(Recorded data)

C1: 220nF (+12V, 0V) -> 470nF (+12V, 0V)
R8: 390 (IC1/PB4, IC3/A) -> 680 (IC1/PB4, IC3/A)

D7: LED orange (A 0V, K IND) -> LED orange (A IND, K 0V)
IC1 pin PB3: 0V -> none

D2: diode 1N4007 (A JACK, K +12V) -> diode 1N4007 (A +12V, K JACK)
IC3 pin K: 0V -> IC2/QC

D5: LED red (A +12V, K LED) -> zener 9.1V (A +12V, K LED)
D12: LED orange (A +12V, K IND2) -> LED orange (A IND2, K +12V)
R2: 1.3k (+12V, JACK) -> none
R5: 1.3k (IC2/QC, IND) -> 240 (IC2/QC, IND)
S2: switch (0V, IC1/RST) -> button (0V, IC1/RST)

(End Recorded data)
(Recorded data)

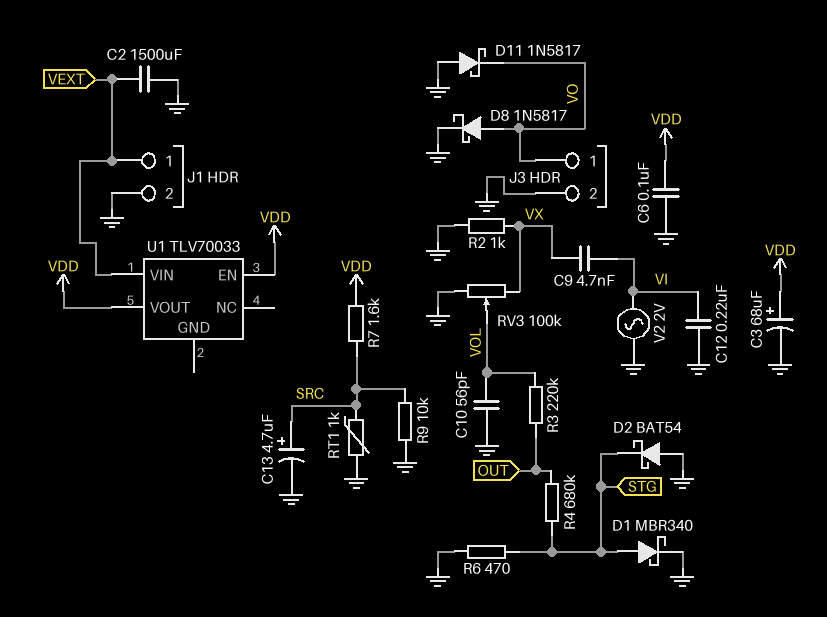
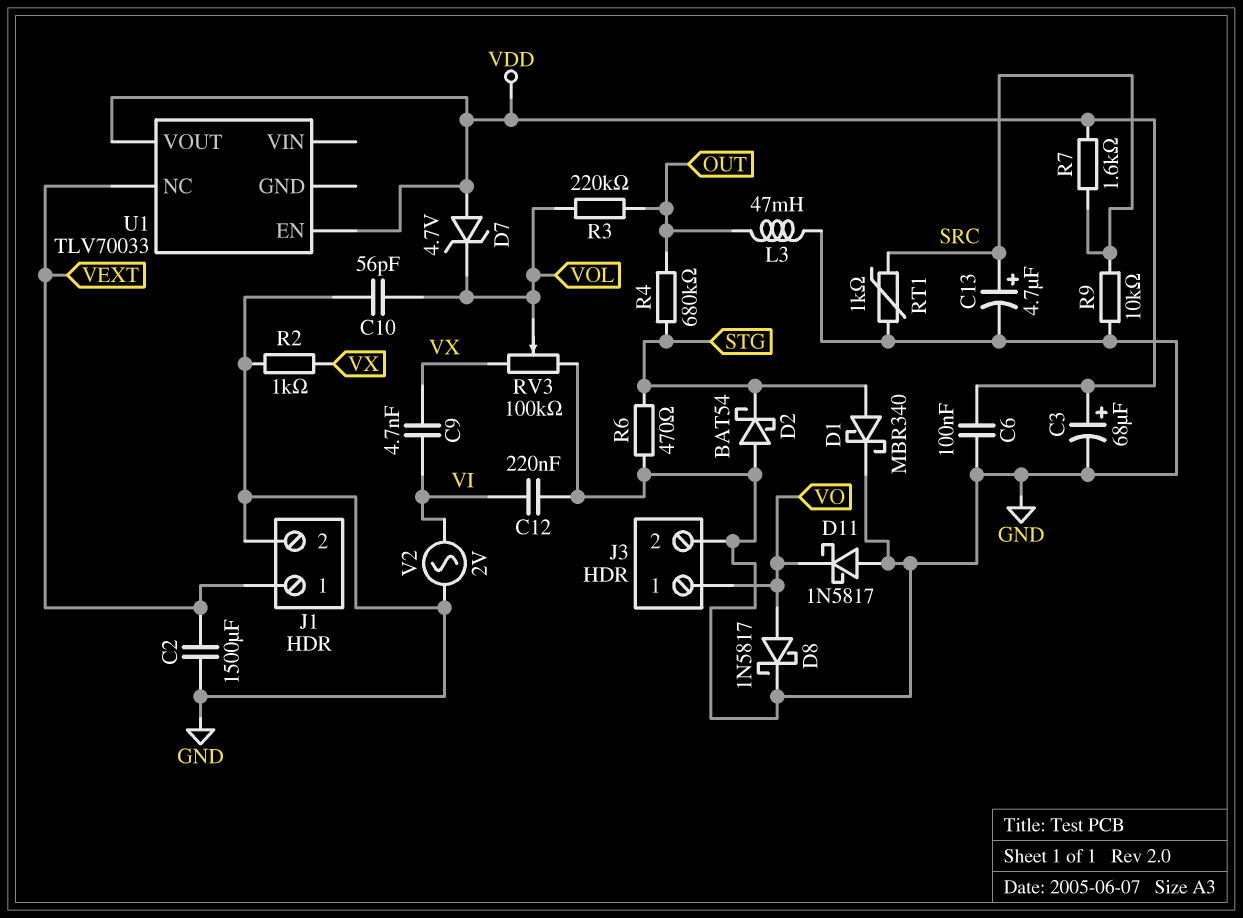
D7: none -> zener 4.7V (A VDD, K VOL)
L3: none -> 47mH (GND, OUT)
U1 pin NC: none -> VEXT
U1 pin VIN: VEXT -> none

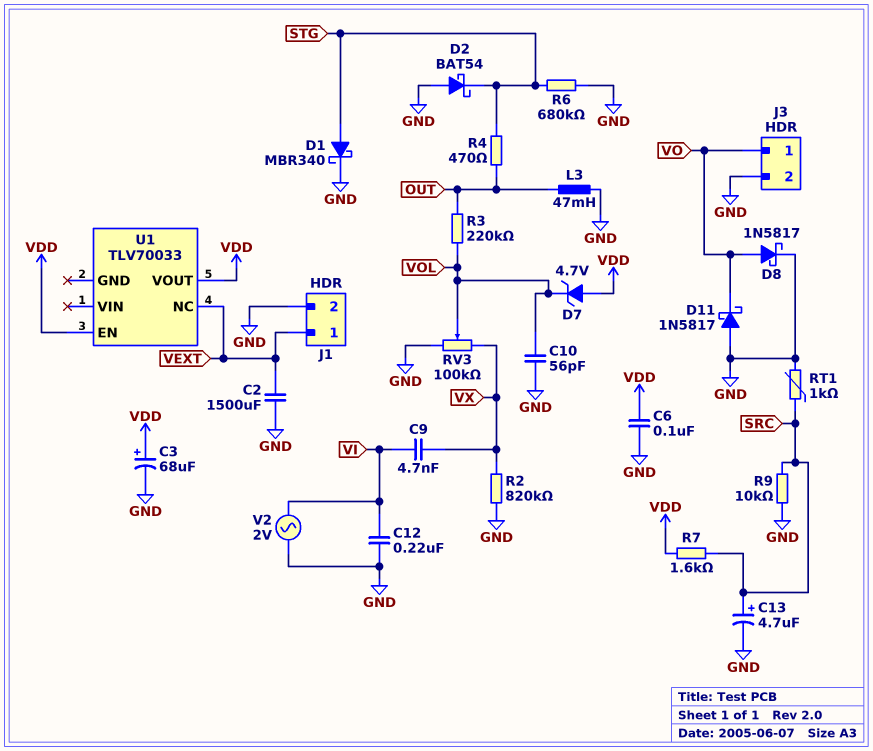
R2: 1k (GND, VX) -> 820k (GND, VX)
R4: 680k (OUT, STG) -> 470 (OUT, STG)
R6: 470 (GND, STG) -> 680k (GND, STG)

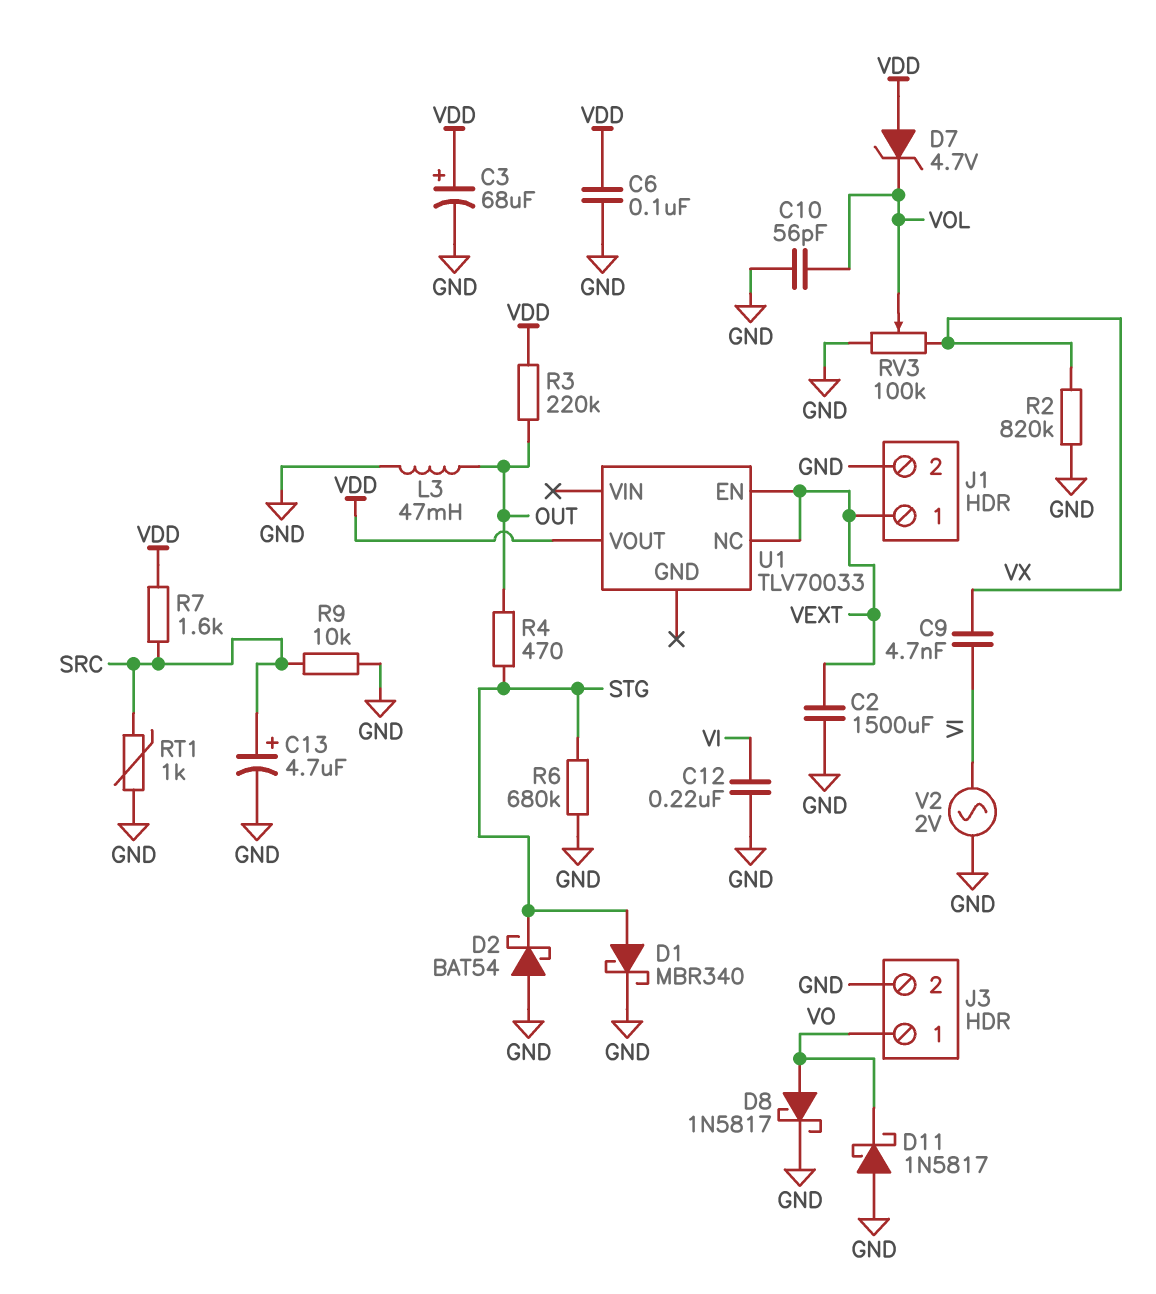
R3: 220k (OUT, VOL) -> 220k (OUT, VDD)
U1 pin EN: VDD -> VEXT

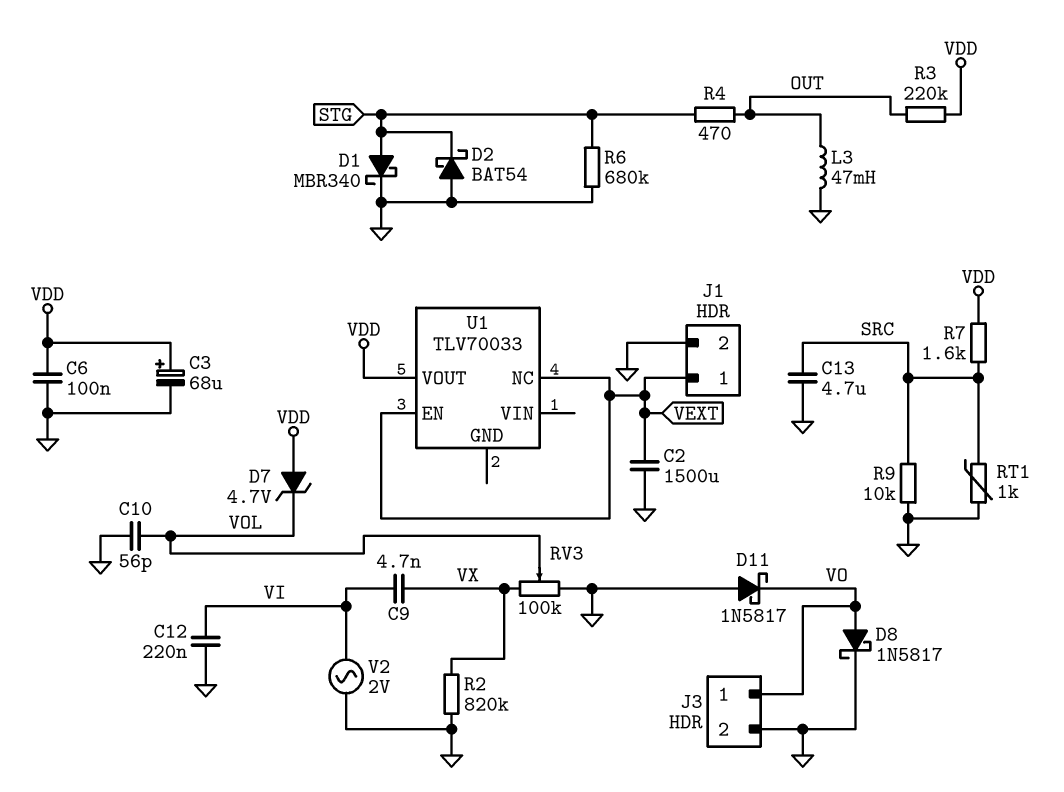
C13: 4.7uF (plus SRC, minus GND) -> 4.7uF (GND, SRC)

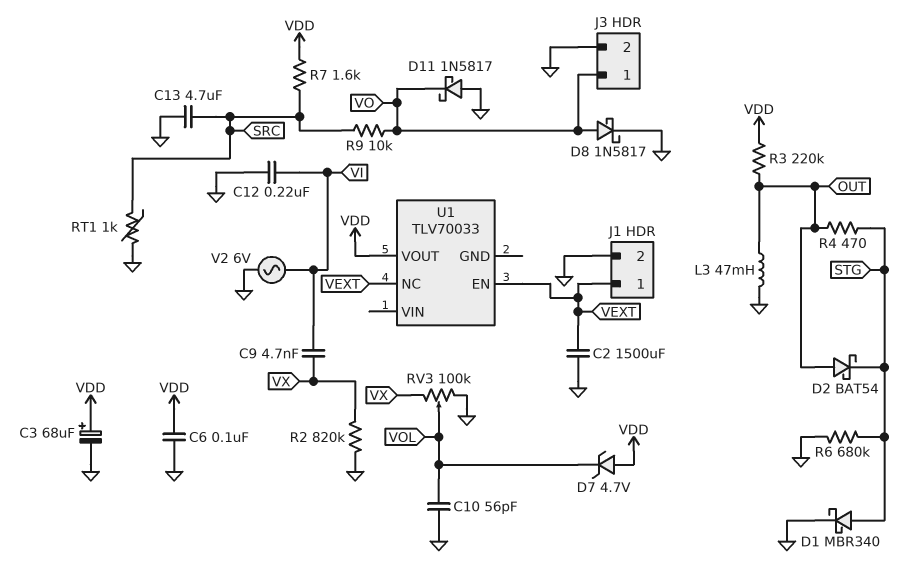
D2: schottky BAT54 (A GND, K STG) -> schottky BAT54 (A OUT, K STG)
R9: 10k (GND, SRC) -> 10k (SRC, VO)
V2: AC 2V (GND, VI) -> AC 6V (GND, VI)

(End Recorded data)

> What the task asks
Find how many lines in the records contain the string "orange", then give the number alone.

> Answer for this exercise
2